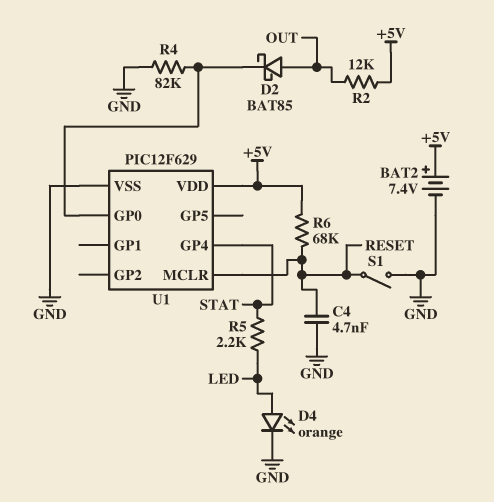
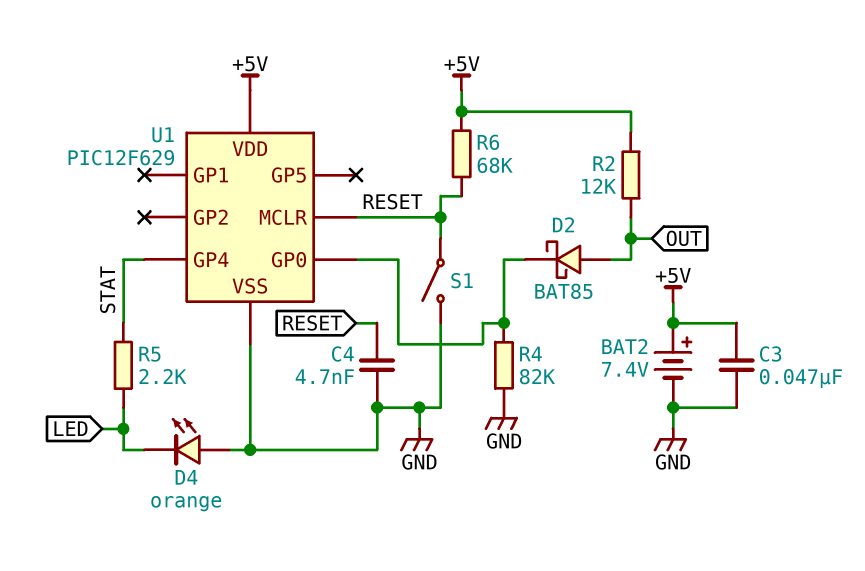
C3: none -> 47nF (+5V, GND)
D4: LED orange (A LED, K GND) -> LED orange (A GND, K LED)

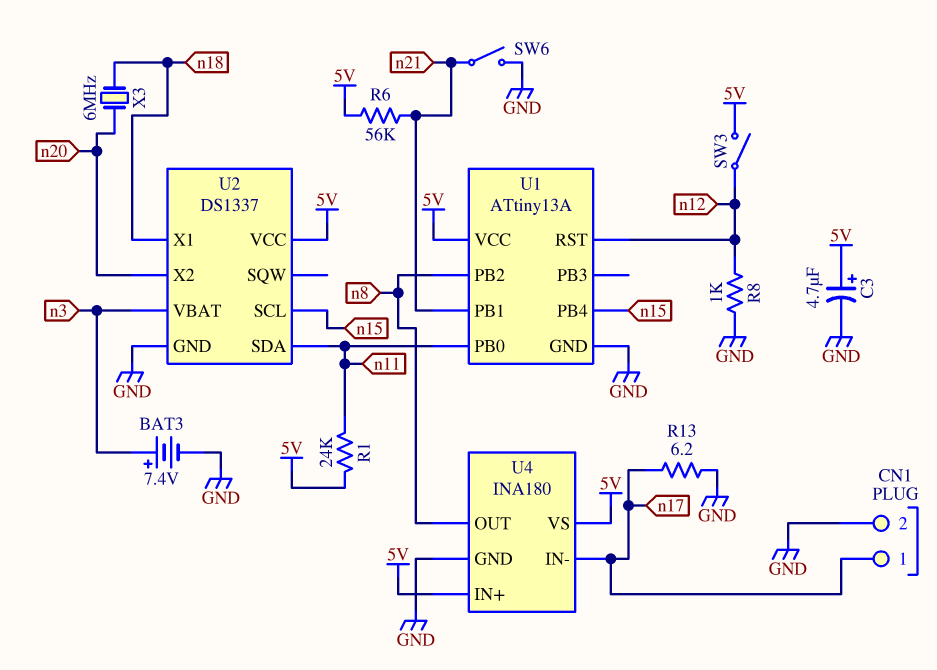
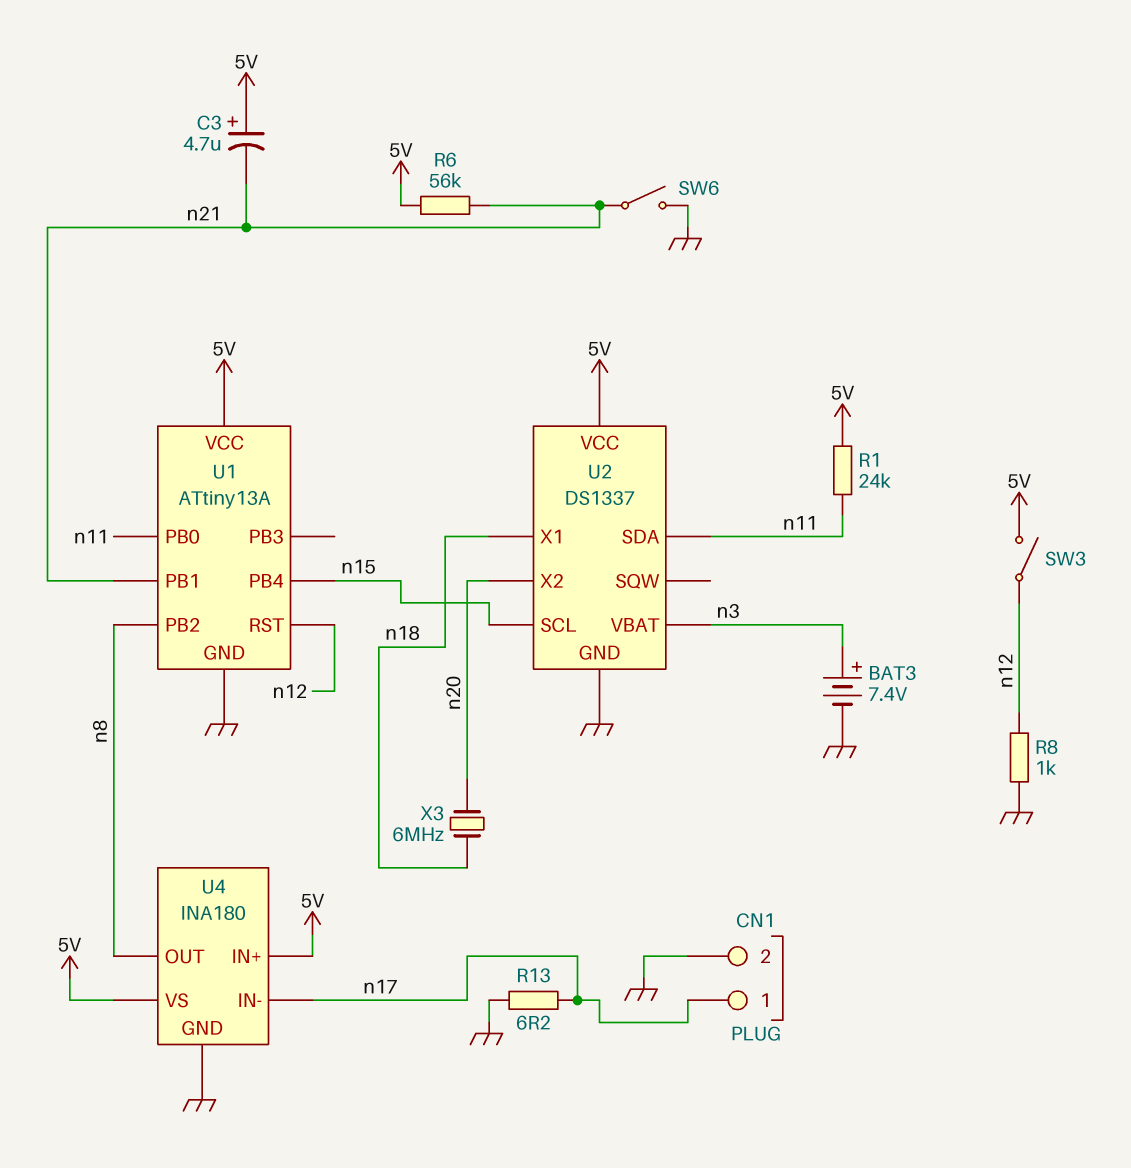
C3: 4.7uF (plus 5V, minus GND) -> 4.7uF (plus 5V, minus n21)

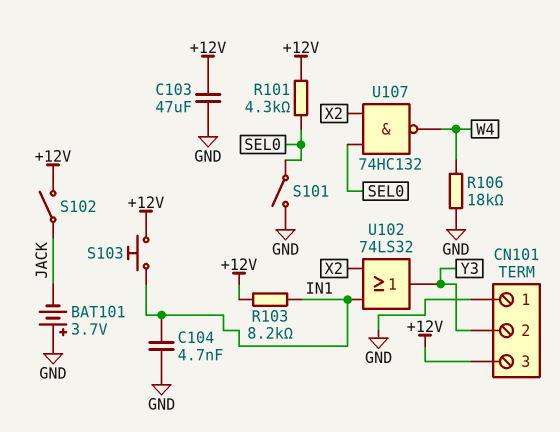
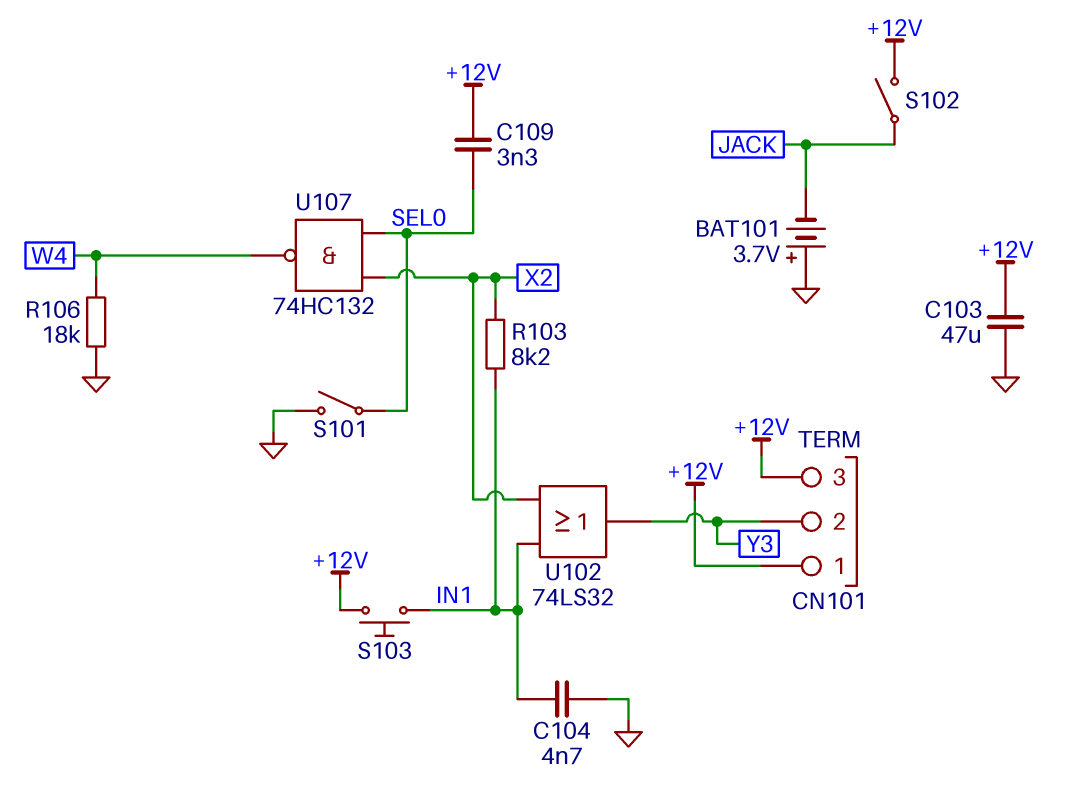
C109: none -> 3.3nF (+12V, SEL0)
CN101 pin 1: GND -> +12V
R101: 4.3k (+12V, SEL0) -> none
R103: 8.2k (+12V, IN1) -> 8.2k (IN1, X2)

> **EXERCISE OBJECTIVE**:
Pick every line containing the word "none" out of the material, and copy those lines.

> **ANSWER BELOW**:
C3: none -> 47nF (+5V, GND)
C109: none -> 3.3nF (+12V, SEL0)
R101: 4.3k (+12V, SEL0) -> none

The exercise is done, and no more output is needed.